[INSTRUCTIONS TO FOLLOW] The lines to reproduce from the material below are those from the one containing "turquoise cap: [242,529,313,578]" through the one containing "yellow star: [559,423,621,477]", both included; write them out exactly and add nothing.

Segment Start: PROVIDED ENTRIES

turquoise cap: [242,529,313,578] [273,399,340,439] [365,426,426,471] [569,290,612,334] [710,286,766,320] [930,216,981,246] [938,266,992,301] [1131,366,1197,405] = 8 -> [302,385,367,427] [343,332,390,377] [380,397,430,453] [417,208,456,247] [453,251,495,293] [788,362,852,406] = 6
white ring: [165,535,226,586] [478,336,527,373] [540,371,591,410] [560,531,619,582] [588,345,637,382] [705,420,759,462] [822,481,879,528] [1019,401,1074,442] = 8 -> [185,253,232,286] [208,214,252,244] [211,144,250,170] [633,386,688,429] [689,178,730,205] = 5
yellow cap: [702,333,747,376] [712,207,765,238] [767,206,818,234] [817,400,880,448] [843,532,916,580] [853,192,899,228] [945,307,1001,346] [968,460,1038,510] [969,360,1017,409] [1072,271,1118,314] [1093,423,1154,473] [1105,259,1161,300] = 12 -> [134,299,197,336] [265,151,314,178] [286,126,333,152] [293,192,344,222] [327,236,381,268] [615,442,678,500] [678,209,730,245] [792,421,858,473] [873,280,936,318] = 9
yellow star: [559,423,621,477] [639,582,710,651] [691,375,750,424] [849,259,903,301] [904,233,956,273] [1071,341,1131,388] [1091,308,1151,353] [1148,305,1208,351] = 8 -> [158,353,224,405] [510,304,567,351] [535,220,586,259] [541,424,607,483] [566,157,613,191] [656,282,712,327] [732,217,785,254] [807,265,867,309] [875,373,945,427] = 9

Segment End: PROVIDED ENTRIES
Segment Start: PROVIDED ENTRIES

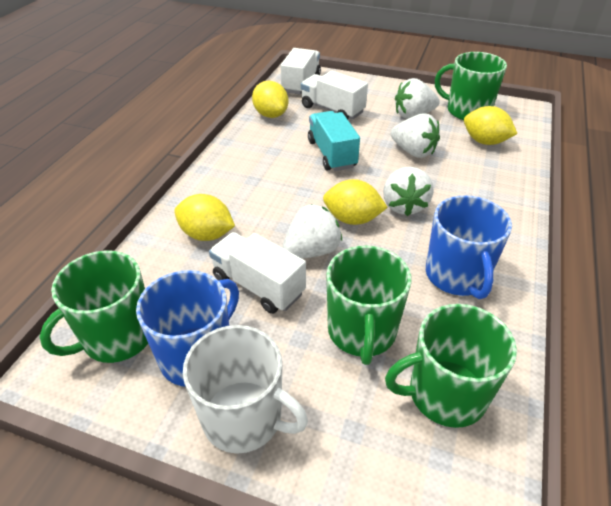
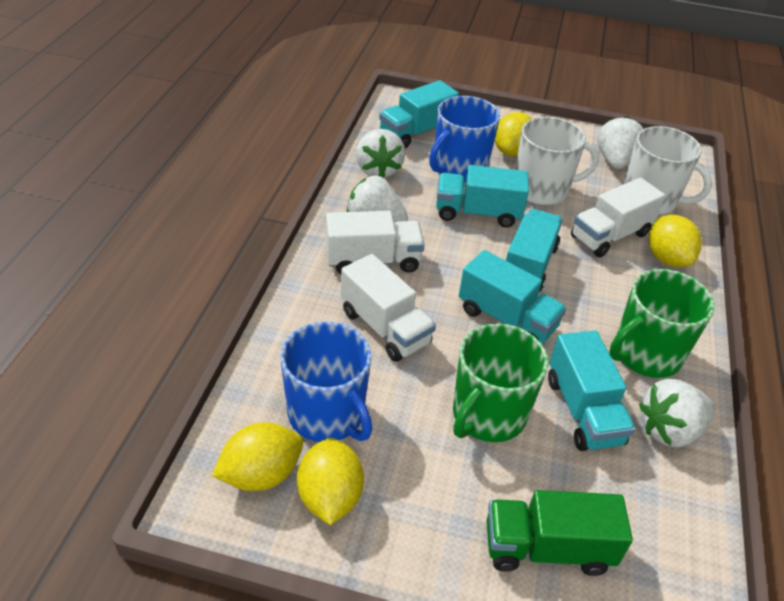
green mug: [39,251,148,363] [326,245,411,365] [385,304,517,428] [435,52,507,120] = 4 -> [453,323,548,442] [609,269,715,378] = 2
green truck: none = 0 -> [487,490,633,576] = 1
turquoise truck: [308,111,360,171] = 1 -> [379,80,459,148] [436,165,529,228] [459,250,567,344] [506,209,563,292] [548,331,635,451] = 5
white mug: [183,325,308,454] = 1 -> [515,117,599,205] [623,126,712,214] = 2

Segment End: PROVIDED ENTRIES
Segment Start: PROVIDED ENTRIES

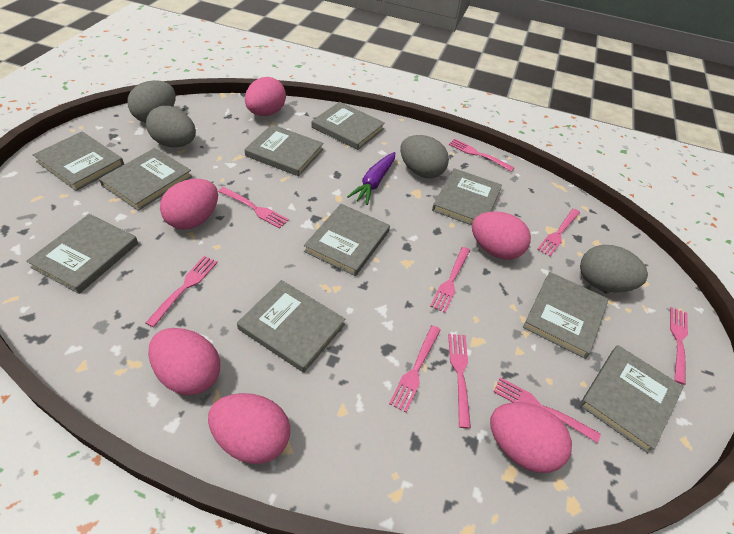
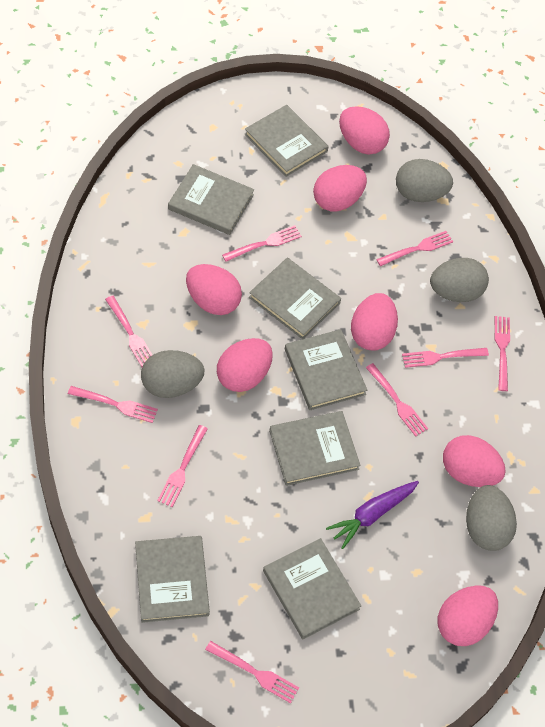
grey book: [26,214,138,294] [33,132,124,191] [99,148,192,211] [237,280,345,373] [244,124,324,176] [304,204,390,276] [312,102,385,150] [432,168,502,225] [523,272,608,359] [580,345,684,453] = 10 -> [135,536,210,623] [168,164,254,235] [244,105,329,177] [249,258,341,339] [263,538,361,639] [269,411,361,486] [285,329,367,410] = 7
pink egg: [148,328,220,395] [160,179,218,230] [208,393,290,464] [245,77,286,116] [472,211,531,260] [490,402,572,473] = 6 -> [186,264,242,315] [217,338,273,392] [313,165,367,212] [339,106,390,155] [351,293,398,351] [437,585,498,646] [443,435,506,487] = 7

Segment End: PROVIDED ENTRIES

[REPLY]
turquoise cap: [242,529,313,578] [273,399,340,439] [365,426,426,471] [569,290,612,334] [710,286,766,320] [930,216,981,246] [938,266,992,301] [1131,366,1197,405] = 8 -> [302,385,367,427] [343,332,390,377] [380,397,430,453] [417,208,456,247] [453,251,495,293] [788,362,852,406] = 6
white ring: [165,535,226,586] [478,336,527,373] [540,371,591,410] [560,531,619,582] [588,345,637,382] [705,420,759,462] [822,481,879,528] [1019,401,1074,442] = 8 -> [185,253,232,286] [208,214,252,244] [211,144,250,170] [633,386,688,429] [689,178,730,205] = 5
yellow cap: [702,333,747,376] [712,207,765,238] [767,206,818,234] [817,400,880,448] [843,532,916,580] [853,192,899,228] [945,307,1001,346] [968,460,1038,510] [969,360,1017,409] [1072,271,1118,314] [1093,423,1154,473] [1105,259,1161,300] = 12 -> [134,299,197,336] [265,151,314,178] [286,126,333,152] [293,192,344,222] [327,236,381,268] [615,442,678,500] [678,209,730,245] [792,421,858,473] [873,280,936,318] = 9
yellow star: [559,423,621,477] [639,582,710,651] [691,375,750,424] [849,259,903,301] [904,233,956,273] [1071,341,1131,388] [1091,308,1151,353] [1148,305,1208,351] = 8 -> [158,353,224,405] [510,304,567,351] [535,220,586,259] [541,424,607,483] [566,157,613,191] [656,282,712,327] [732,217,785,254] [807,265,867,309] [875,373,945,427] = 9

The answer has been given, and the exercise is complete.